What needs to be done>
No line before the one holding "Someone put down" is wanted; restate word for word that line and all lines after it to the end of the entries, excluding pictures.

─── Data for the task ───

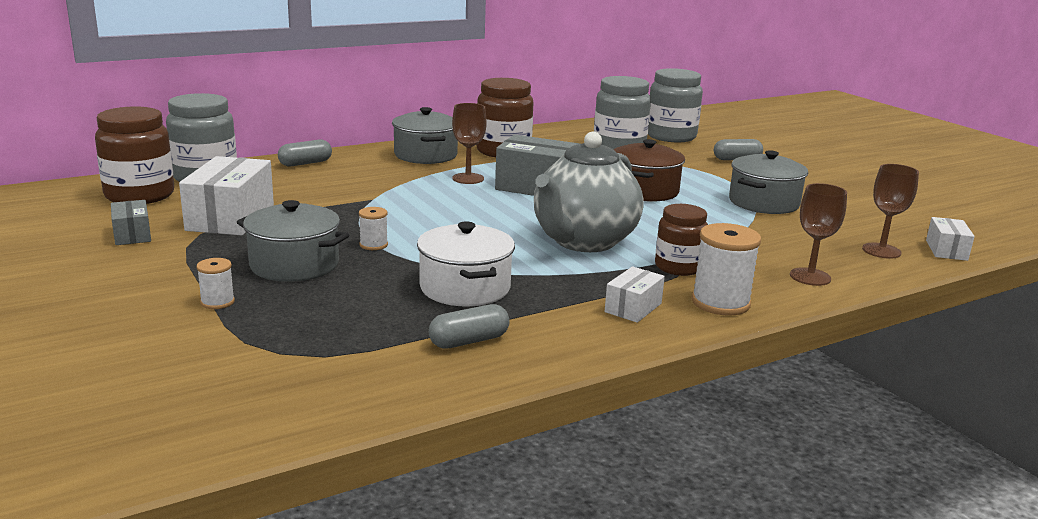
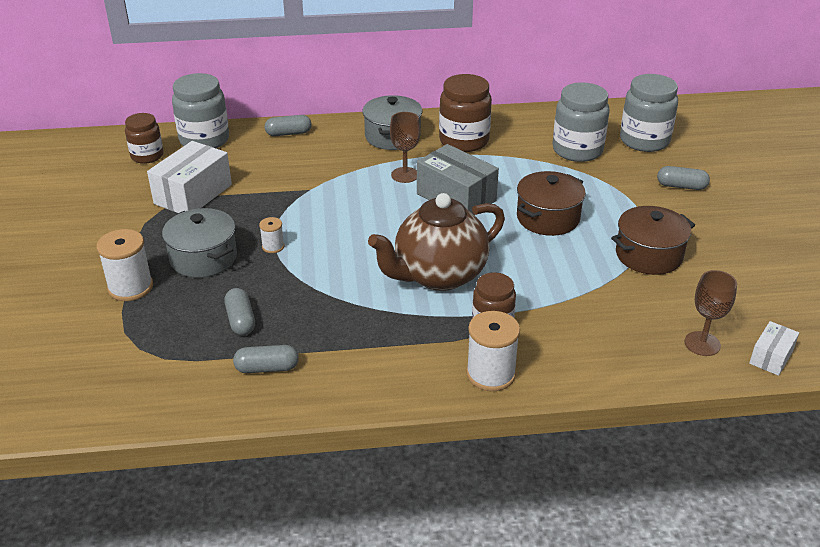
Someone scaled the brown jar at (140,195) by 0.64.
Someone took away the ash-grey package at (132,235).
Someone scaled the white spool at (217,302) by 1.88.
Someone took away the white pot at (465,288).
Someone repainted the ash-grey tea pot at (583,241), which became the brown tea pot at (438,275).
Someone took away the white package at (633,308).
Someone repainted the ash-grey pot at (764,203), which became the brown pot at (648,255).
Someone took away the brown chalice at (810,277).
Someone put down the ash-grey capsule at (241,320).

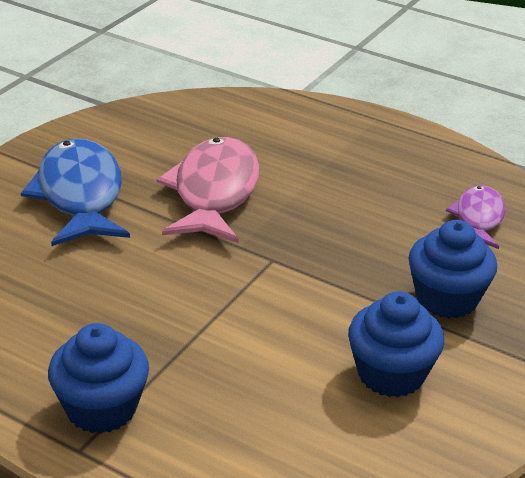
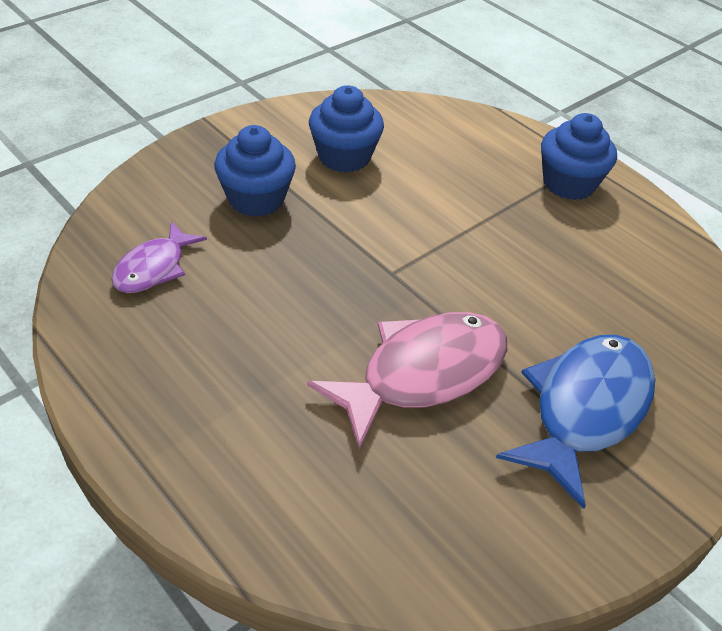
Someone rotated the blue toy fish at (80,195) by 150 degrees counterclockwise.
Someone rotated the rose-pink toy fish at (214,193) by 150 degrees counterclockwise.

───

Answer for the task>
Someone put down the ash-grey capsule at (241,320).

Someone rotated the blue toy fish at (80,195) by 150 degrees counterclockwise.
Someone rotated the rose-pink toy fish at (214,193) by 150 degrees counterclockwise.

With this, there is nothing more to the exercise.